─── DATA FOR THE TASK ───

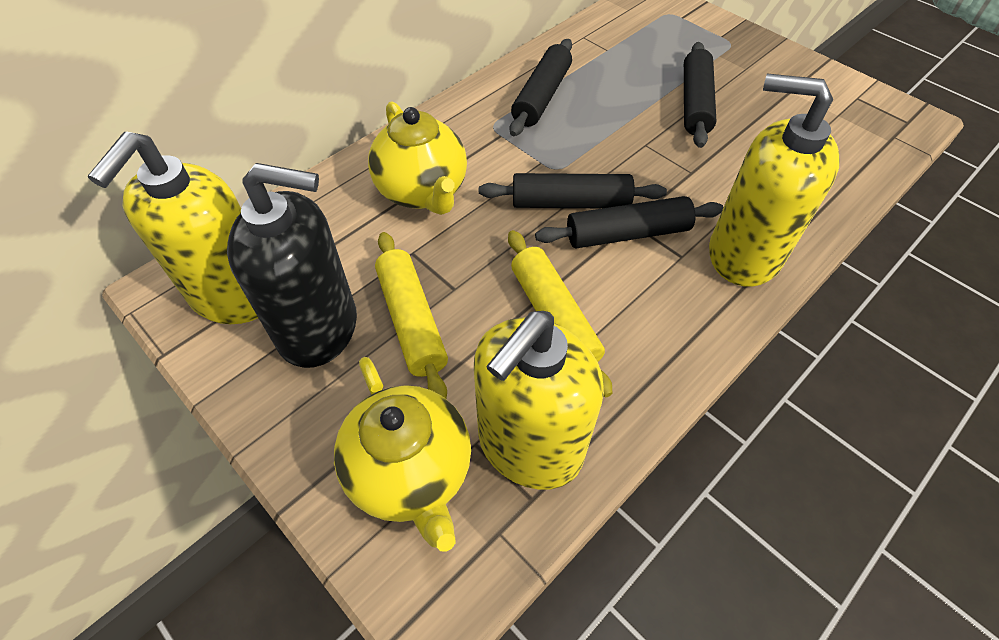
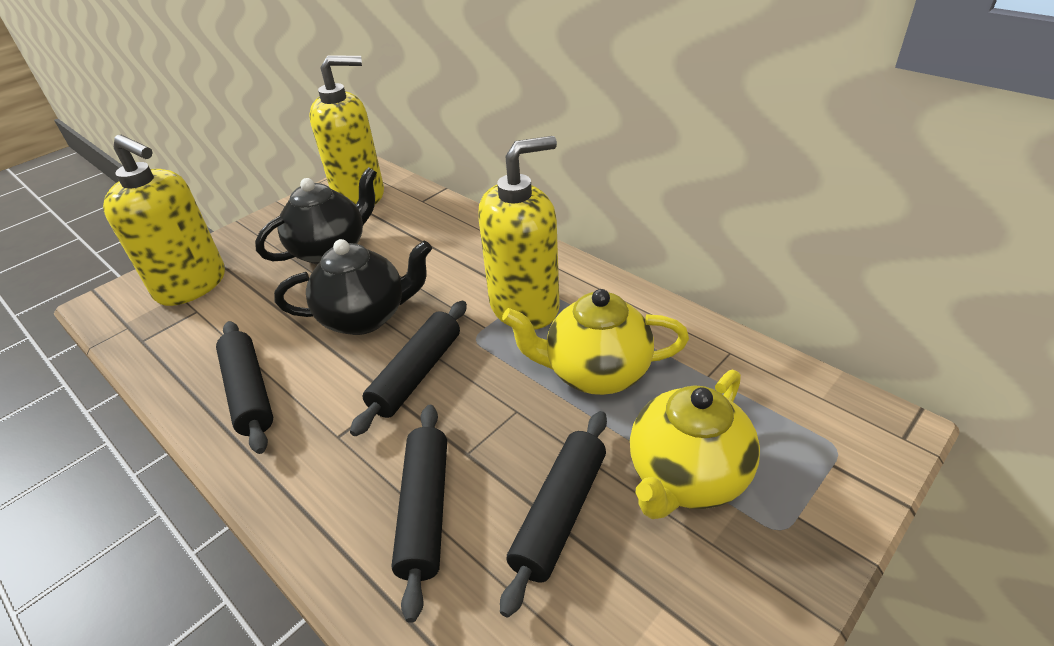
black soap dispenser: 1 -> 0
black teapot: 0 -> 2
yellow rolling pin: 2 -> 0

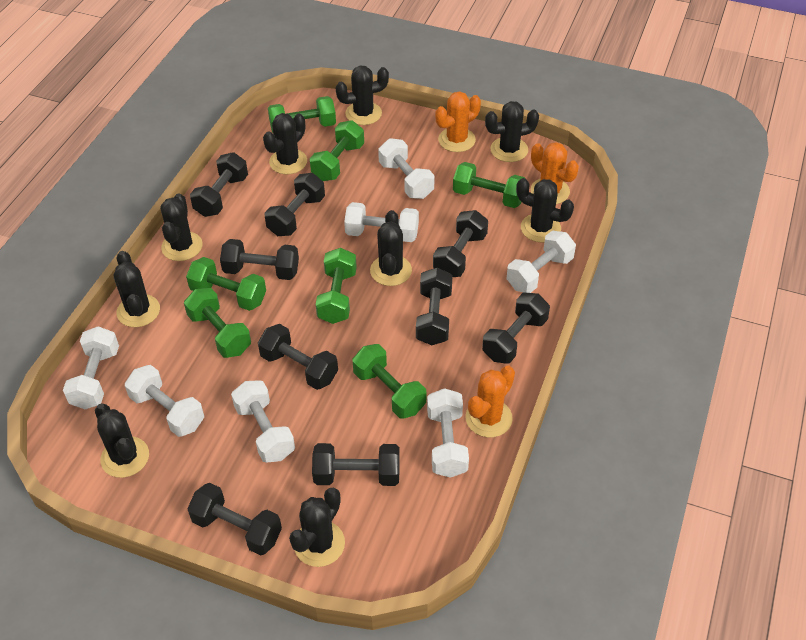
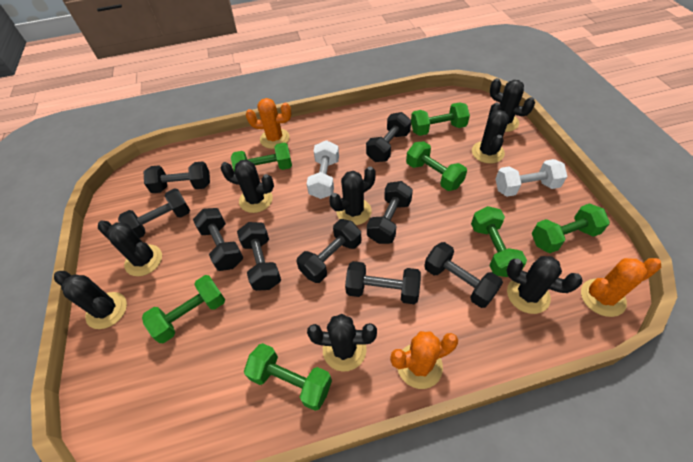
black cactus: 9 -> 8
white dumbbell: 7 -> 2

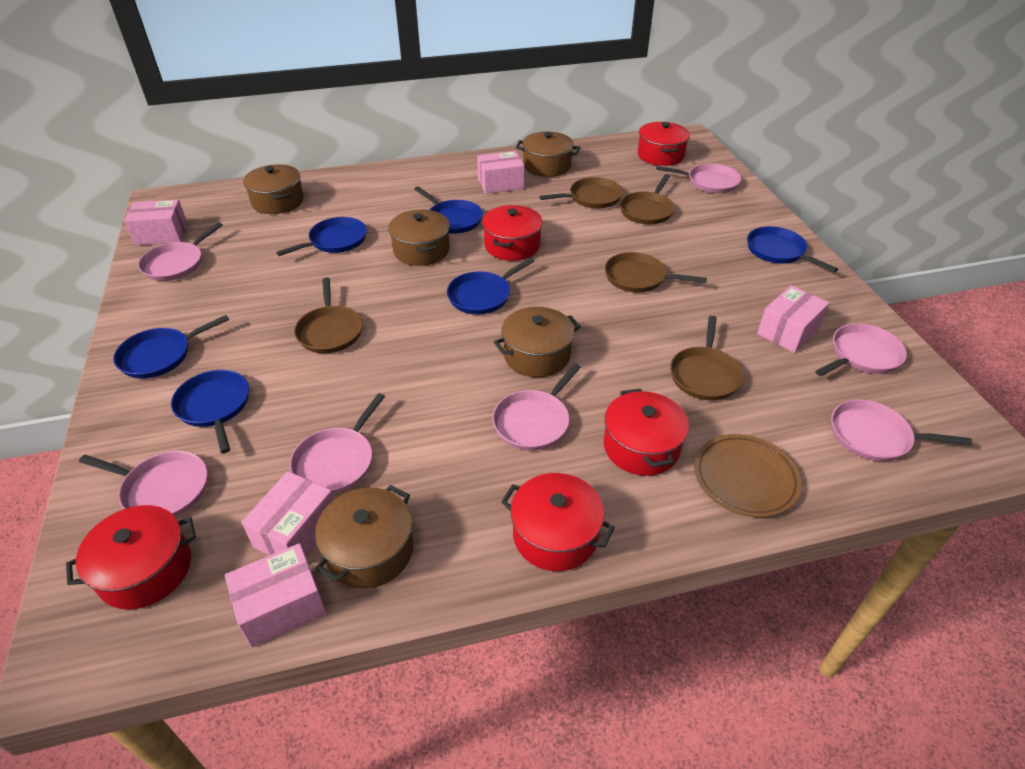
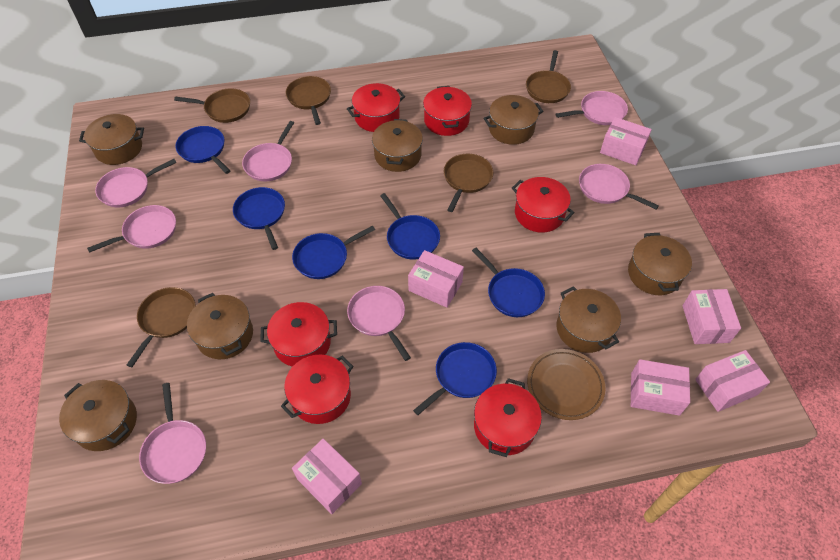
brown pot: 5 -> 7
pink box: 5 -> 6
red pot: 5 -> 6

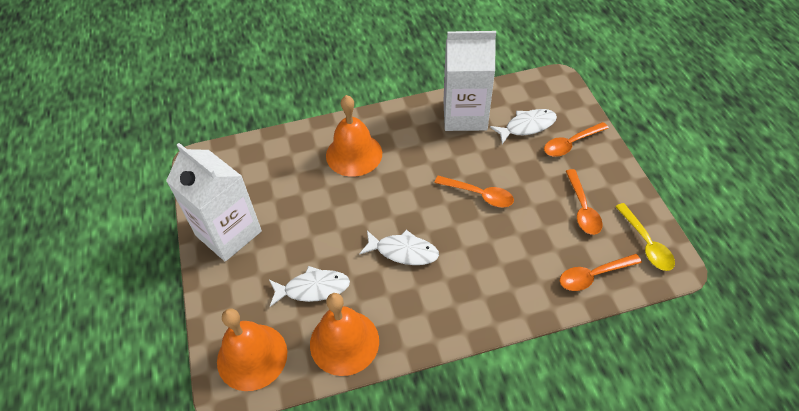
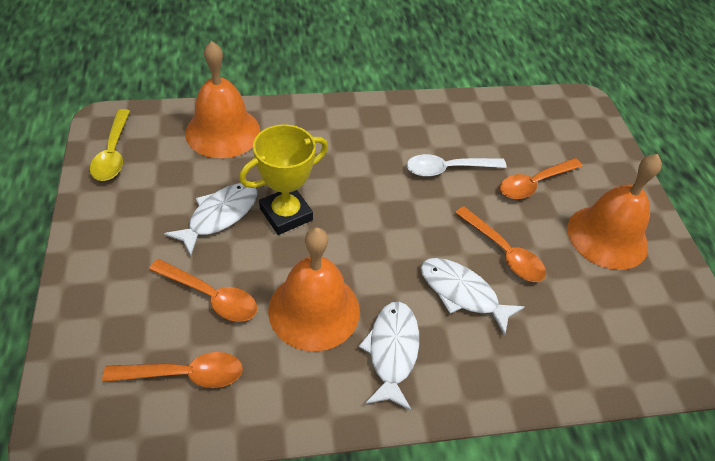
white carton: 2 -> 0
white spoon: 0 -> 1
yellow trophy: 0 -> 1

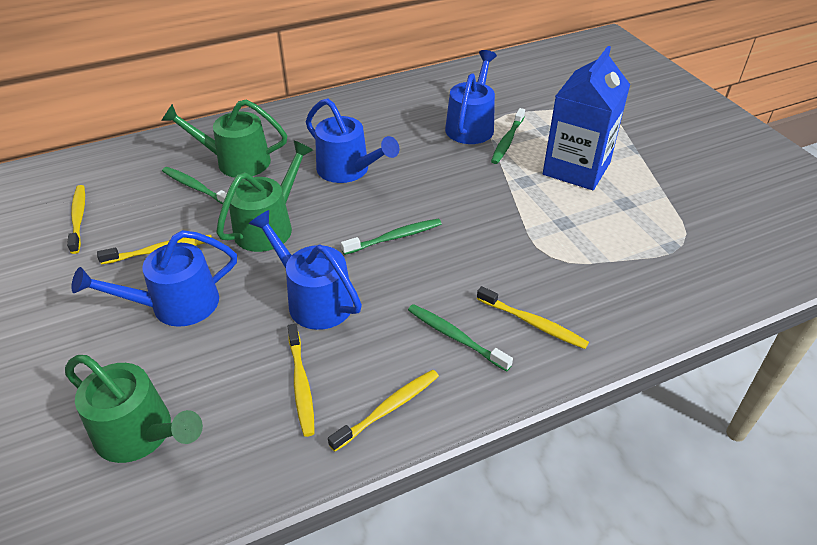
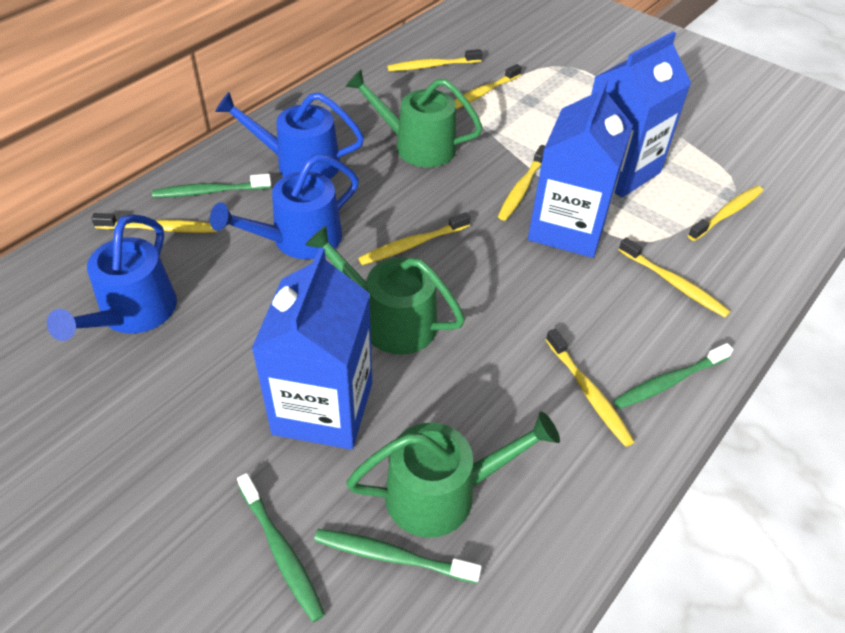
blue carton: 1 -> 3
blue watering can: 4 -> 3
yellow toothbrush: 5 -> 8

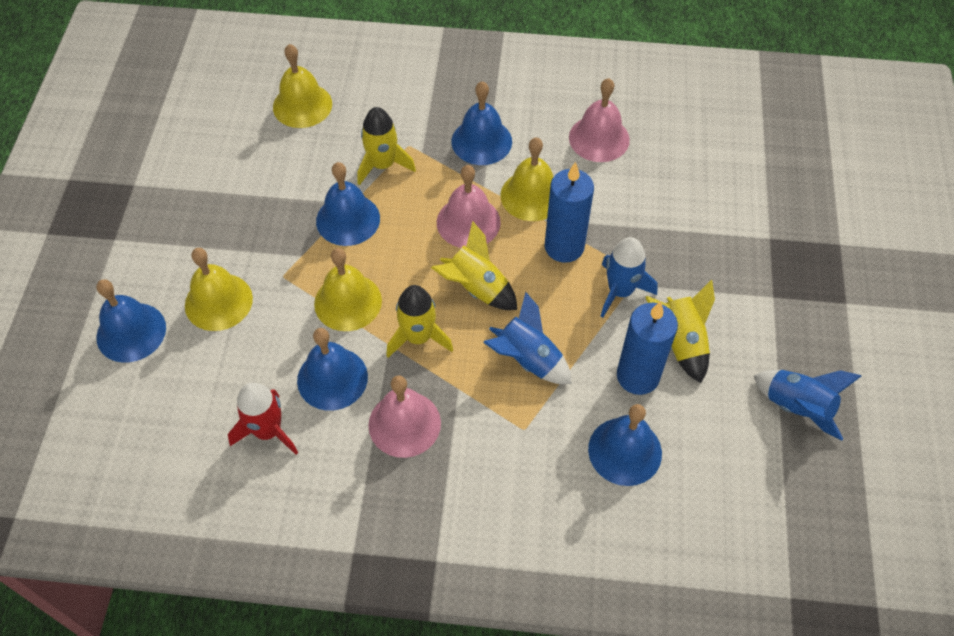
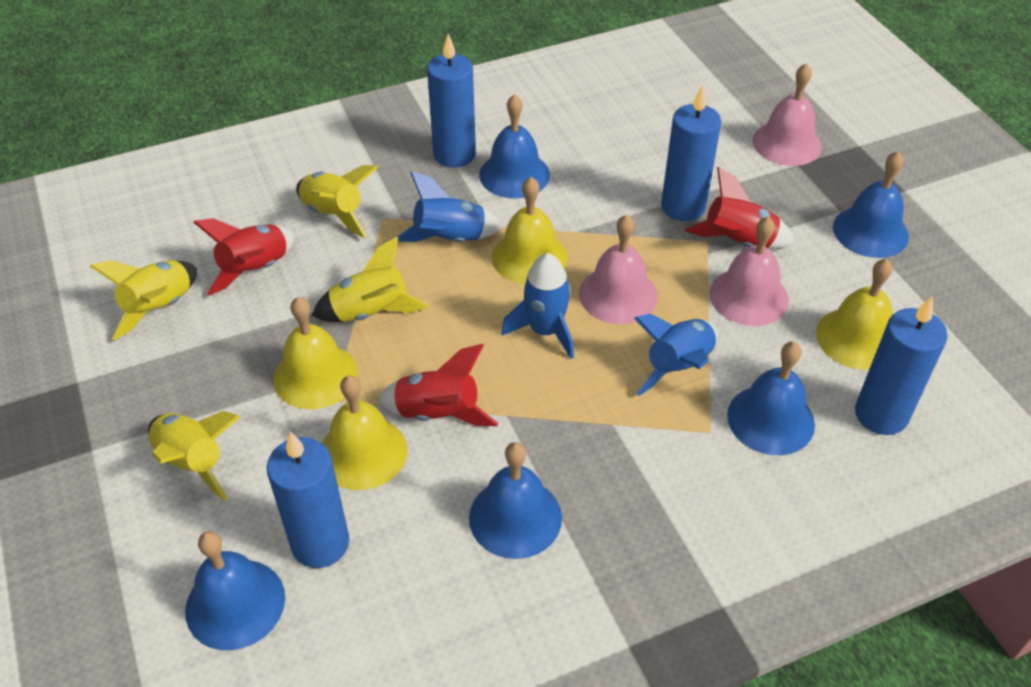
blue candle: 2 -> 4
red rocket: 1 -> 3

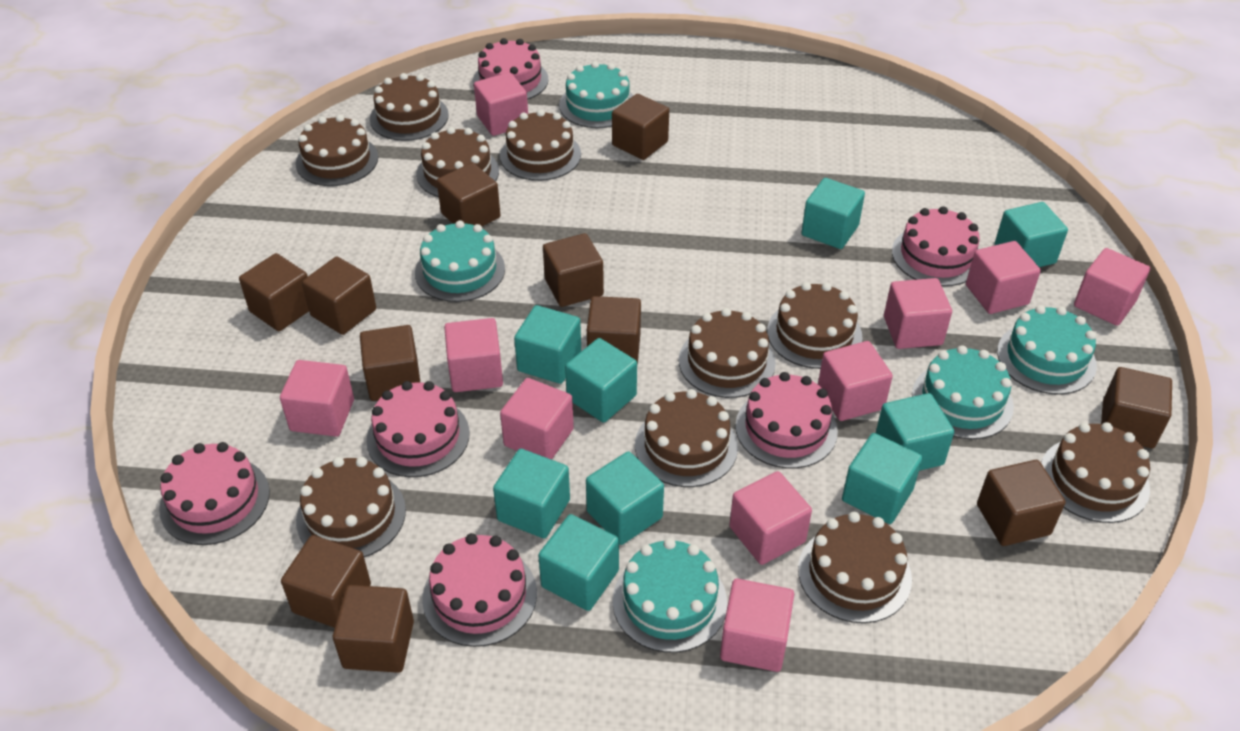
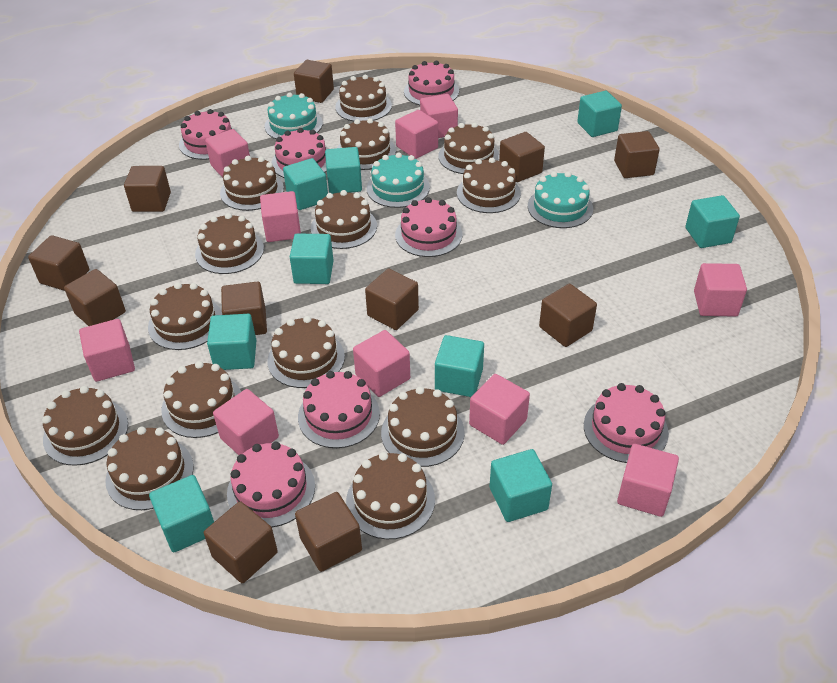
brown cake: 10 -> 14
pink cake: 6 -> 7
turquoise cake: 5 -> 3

───

■ WHAT IS REQUIRED
From the records above, state how many lines contain the word "white", and leave out everything else.

■ SOLVED EXERCISE
3